__About this task__: The answer must consist of every line in the records that contains the word "star".

(Object tracking records)
BEGIN
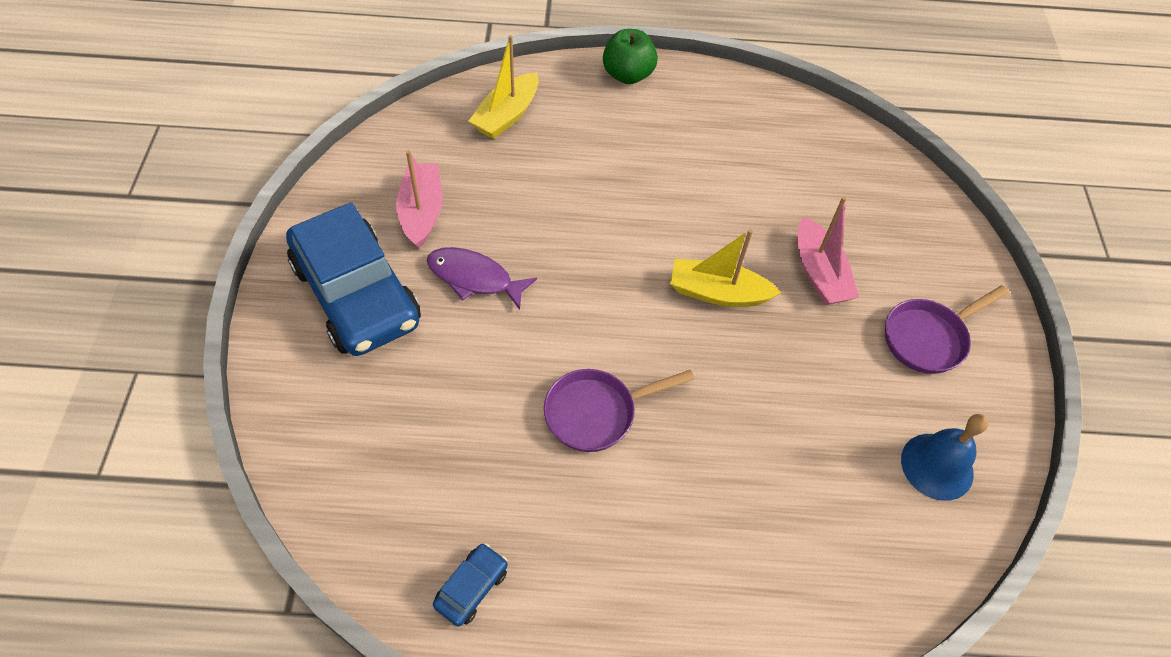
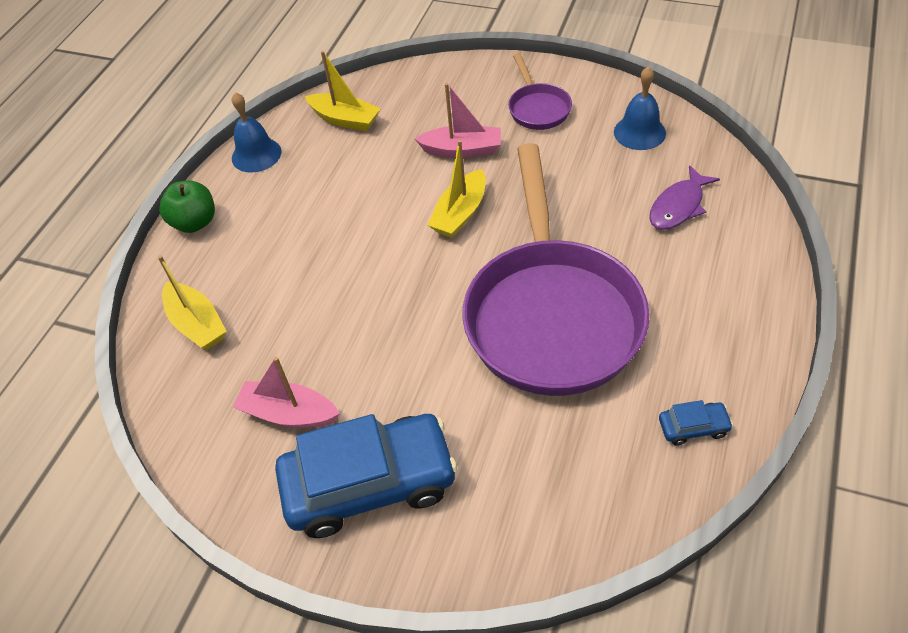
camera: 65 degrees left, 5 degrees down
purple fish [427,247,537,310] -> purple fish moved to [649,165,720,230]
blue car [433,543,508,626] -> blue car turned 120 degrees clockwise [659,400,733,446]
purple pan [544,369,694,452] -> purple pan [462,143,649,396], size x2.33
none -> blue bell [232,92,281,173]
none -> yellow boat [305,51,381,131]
END
BEGIN
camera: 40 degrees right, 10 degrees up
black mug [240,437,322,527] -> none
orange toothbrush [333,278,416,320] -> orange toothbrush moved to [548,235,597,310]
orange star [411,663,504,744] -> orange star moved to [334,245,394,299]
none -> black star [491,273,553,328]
END
__Your response__:
orange star [411,663,504,744] -> orange star moved to [334,245,394,299]
none -> black star [491,273,553,328]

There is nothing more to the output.